Data supplied Start Marker

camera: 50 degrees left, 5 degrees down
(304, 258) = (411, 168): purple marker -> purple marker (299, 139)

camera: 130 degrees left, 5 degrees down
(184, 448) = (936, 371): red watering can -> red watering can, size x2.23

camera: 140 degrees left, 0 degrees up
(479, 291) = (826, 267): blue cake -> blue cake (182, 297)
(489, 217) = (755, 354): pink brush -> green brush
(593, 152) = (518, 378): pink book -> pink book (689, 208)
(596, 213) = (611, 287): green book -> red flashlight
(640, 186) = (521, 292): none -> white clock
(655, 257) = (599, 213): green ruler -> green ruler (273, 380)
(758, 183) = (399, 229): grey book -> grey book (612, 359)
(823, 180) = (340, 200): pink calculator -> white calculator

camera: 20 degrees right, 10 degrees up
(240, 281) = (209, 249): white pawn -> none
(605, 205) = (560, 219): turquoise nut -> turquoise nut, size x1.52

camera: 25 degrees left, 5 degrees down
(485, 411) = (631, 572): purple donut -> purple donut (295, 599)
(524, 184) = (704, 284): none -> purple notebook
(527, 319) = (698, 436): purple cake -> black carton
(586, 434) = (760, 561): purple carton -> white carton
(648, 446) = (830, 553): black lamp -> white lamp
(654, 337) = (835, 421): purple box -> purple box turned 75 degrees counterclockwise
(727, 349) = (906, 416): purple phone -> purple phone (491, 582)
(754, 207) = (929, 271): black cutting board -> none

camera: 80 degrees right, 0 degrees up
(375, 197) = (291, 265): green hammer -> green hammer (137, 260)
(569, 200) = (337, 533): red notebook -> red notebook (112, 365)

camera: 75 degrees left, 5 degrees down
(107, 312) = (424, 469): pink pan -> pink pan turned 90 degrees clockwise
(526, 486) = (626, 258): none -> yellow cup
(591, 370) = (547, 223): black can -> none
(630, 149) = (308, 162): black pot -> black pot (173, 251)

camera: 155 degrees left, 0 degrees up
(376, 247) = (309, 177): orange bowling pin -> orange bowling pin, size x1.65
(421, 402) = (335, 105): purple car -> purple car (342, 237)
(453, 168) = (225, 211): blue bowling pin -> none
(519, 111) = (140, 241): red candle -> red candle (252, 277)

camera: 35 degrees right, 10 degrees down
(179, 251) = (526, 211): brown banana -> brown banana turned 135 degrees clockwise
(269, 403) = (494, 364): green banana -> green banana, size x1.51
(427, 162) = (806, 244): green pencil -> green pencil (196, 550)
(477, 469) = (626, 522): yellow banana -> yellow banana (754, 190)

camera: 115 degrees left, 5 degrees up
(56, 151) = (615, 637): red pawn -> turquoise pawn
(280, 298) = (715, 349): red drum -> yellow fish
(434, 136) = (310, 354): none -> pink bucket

Data supplied End Marker

▶ **Problem statement**
Return exactly the lines above from the line that has "(184, 448) = (936, 371): red" through the line that has "camera: 75 degrees left, 5 degrees down", inclusive, and nothing else.

▶ **Result below**
(184, 448) = (936, 371): red watering can -> red watering can, size x2.23

camera: 140 degrees left, 0 degrees up
(479, 291) = (826, 267): blue cake -> blue cake (182, 297)
(489, 217) = (755, 354): pink brush -> green brush
(593, 152) = (518, 378): pink book -> pink book (689, 208)
(596, 213) = (611, 287): green book -> red flashlight
(640, 186) = (521, 292): none -> white clock
(655, 257) = (599, 213): green ruler -> green ruler (273, 380)
(758, 183) = (399, 229): grey book -> grey book (612, 359)
(823, 180) = (340, 200): pink calculator -> white calculator

camera: 20 degrees right, 10 degrees up
(240, 281) = (209, 249): white pawn -> none
(605, 205) = (560, 219): turquoise nut -> turquoise nut, size x1.52

camera: 25 degrees left, 5 degrees down
(485, 411) = (631, 572): purple donut -> purple donut (295, 599)
(524, 184) = (704, 284): none -> purple notebook
(527, 319) = (698, 436): purple cake -> black carton
(586, 434) = (760, 561): purple carton -> white carton
(648, 446) = (830, 553): black lamp -> white lamp
(654, 337) = (835, 421): purple box -> purple box turned 75 degrees counterclockwise
(727, 349) = (906, 416): purple phone -> purple phone (491, 582)
(754, 207) = (929, 271): black cutting board -> none

camera: 80 degrees right, 0 degrees up
(375, 197) = (291, 265): green hammer -> green hammer (137, 260)
(569, 200) = (337, 533): red notebook -> red notebook (112, 365)

camera: 75 degrees left, 5 degrees down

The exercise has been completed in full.